[About this task] Each entry below must come back exactly as written, without its pictures.
====================
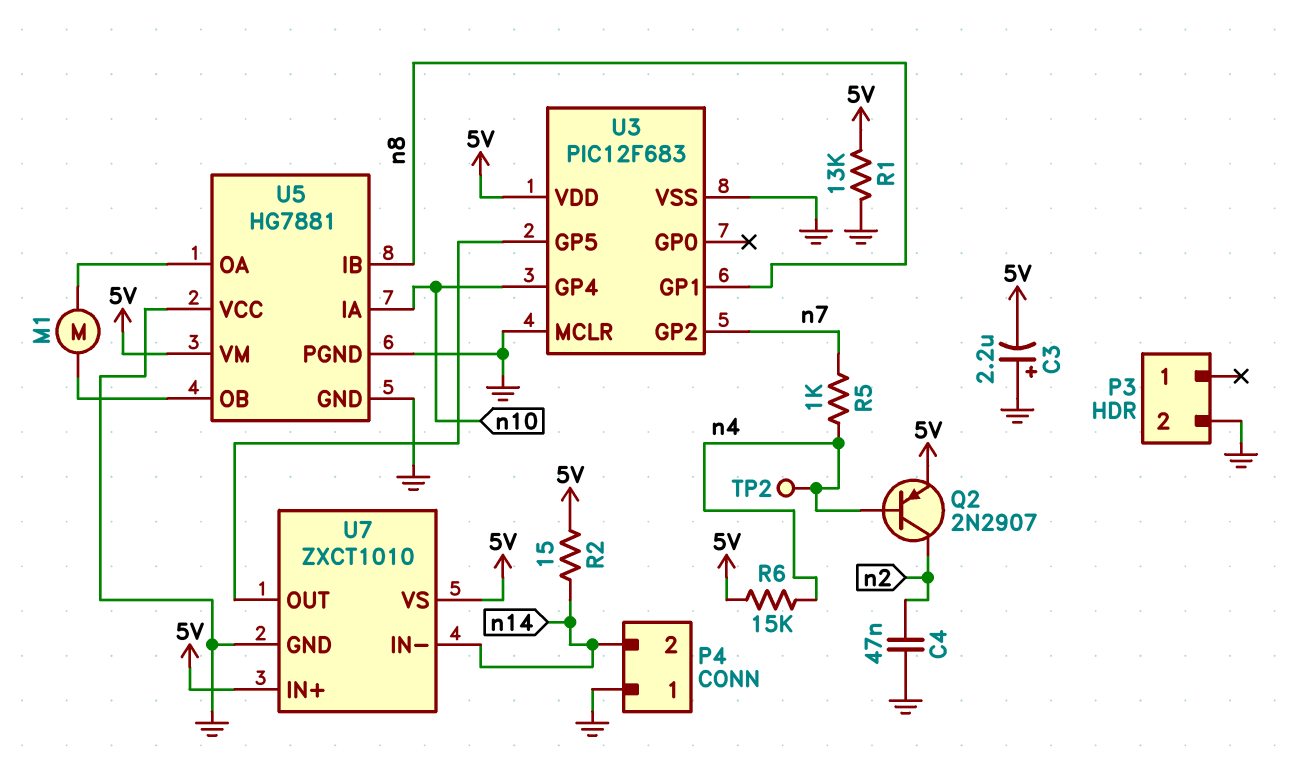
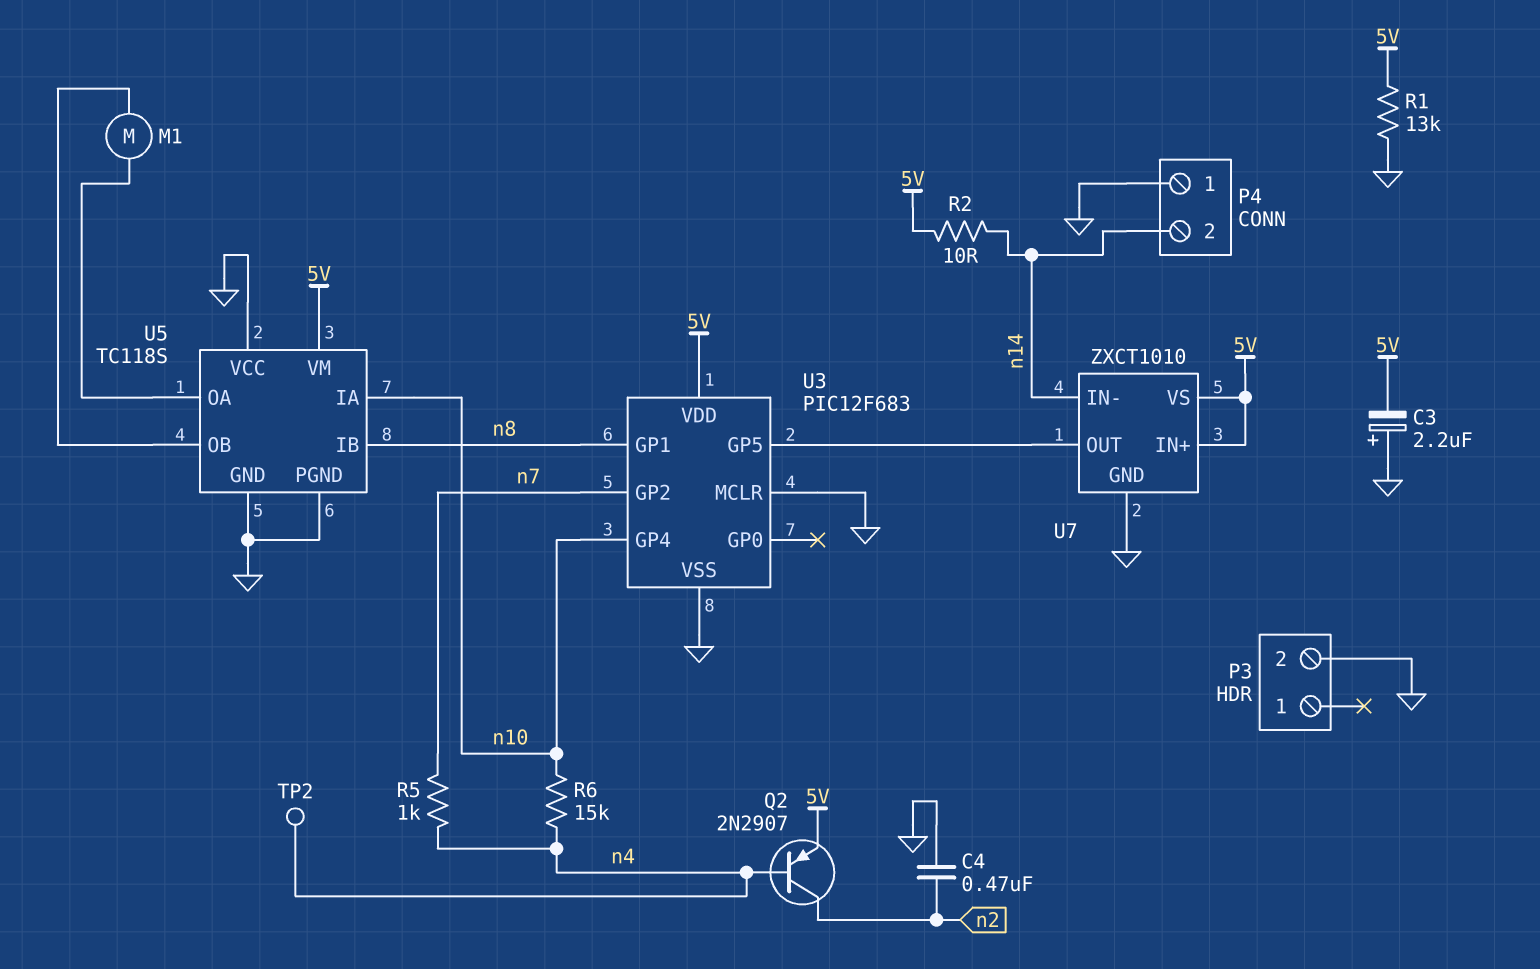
C4: 47nF (GND, n2) -> 470nF (GND, n2)
R2: 15 (5V, n14) -> 10 (5V, n14)
R6: 15k (5V, n4) -> 15k (n4, n10)
U5: HG7881 -> TC118S

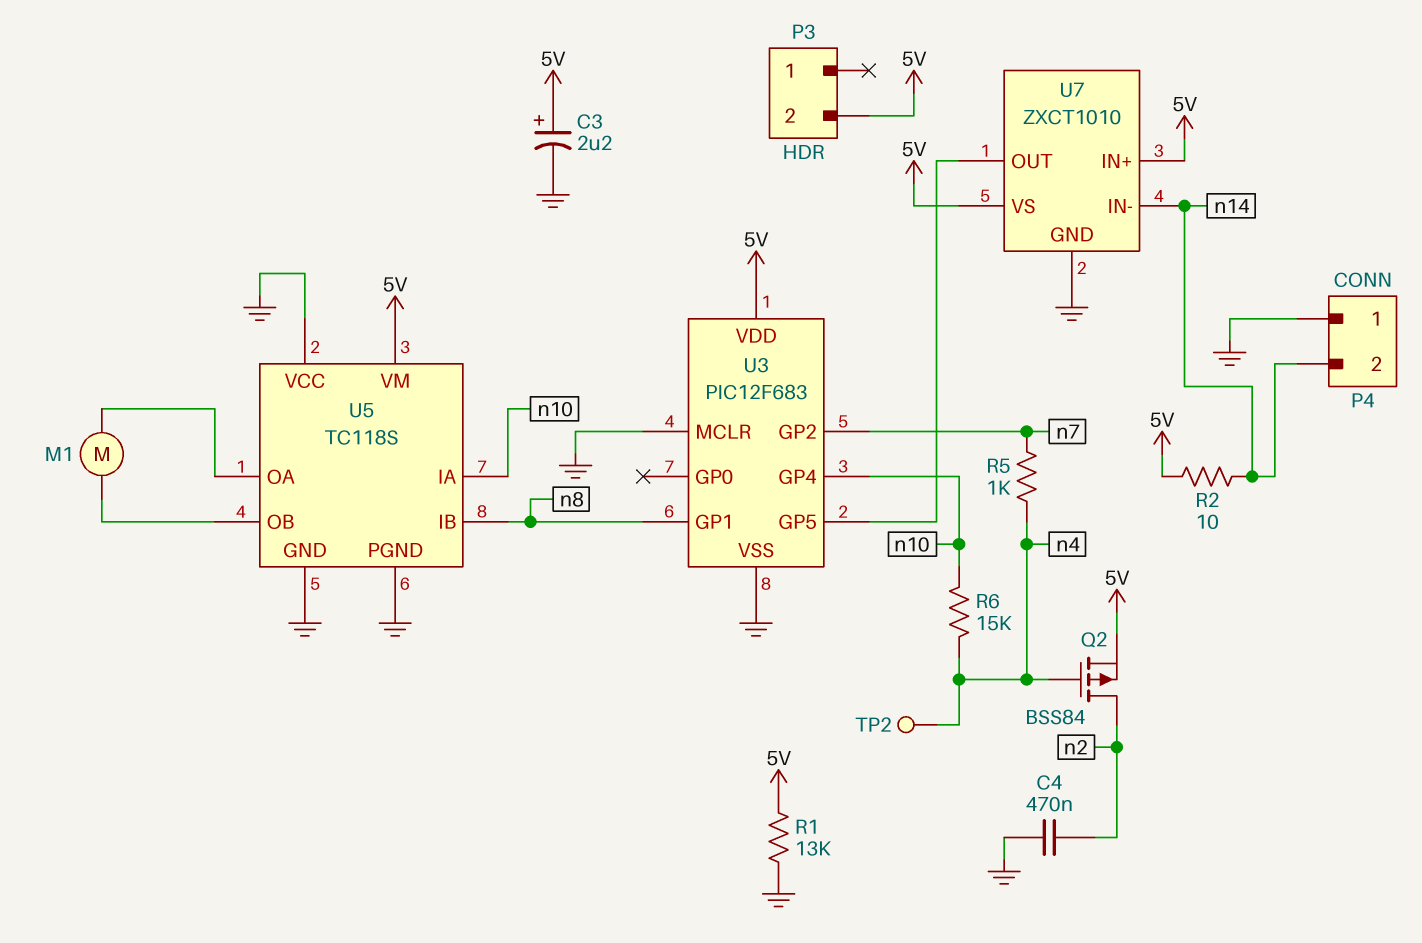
C3: 2.2uF (plus GND, minus 5V) -> 2.2uF (plus 5V, minus GND)
P3 pin 2: GND -> 5V
Q2: PNP 2N2907 (B n4, C n2, E 5V) -> PMOS BSS84 (G n4, D n2, S 5V)

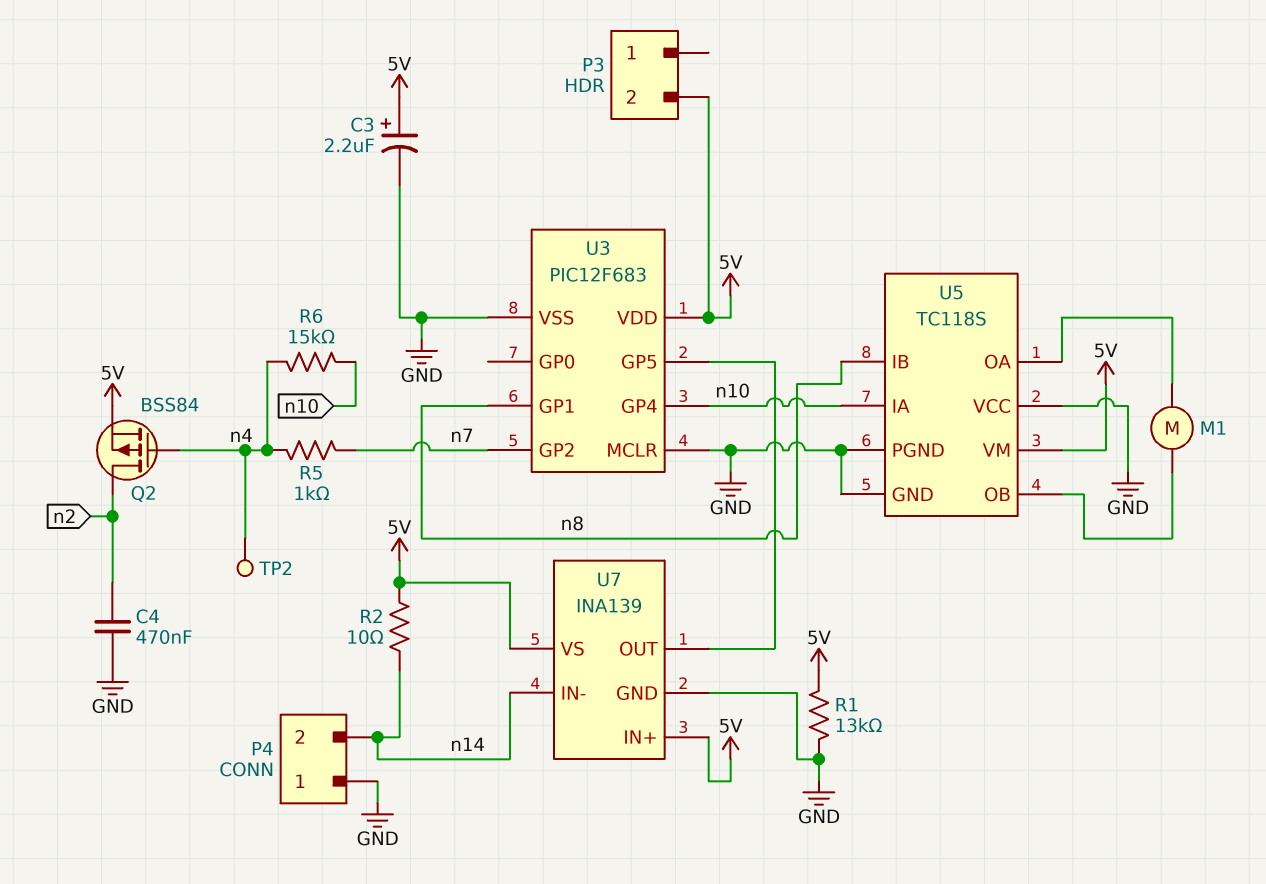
U7: ZXCT1010 -> INA139

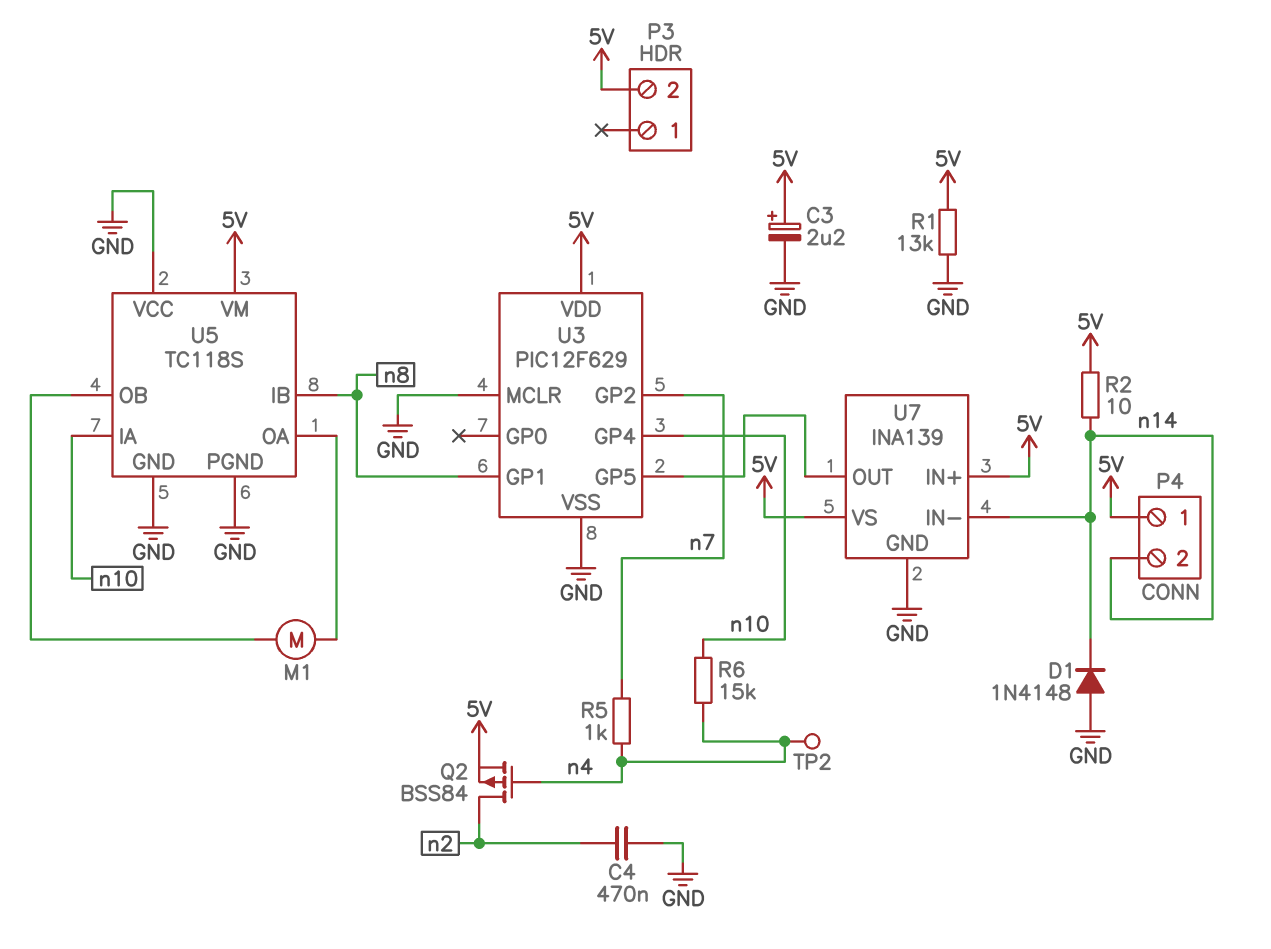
D1: none -> diode 1N4148 (A GND, K n14)
P4 pin 1: GND -> 5V
U3: PIC12F683 -> PIC12F629

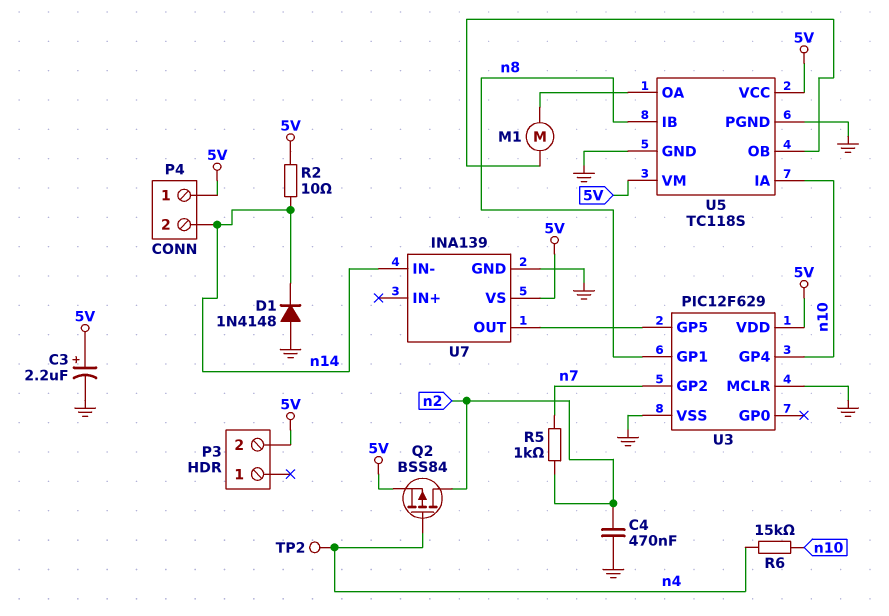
R1: 13k (5V, GND) -> none
R5: 1k (n4, n7) -> 1k (n2, n7)
U5 pin VCC: GND -> 5V
U7 pin IN+: 5V -> none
====================
[Output of the exercise]
C4: 47nF (GND, n2) -> 470nF (GND, n2)
R2: 15 (5V, n14) -> 10 (5V, n14)
R6: 15k (5V, n4) -> 15k (n4, n10)
U5: HG7881 -> TC118S

C3: 2.2uF (plus GND, minus 5V) -> 2.2uF (plus 5V, minus GND)
P3 pin 2: GND -> 5V
Q2: PNP 2N2907 (B n4, C n2, E 5V) -> PMOS BSS84 (G n4, D n2, S 5V)

U7: ZXCT1010 -> INA139

D1: none -> diode 1N4148 (A GND, K n14)
P4 pin 1: GND -> 5V
U3: PIC12F683 -> PIC12F629

R1: 13k (5V, GND) -> none
R5: 1k (n4, n7) -> 1k (n2, n7)
U5 pin VCC: GND -> 5V
U7 pin IN+: 5V -> none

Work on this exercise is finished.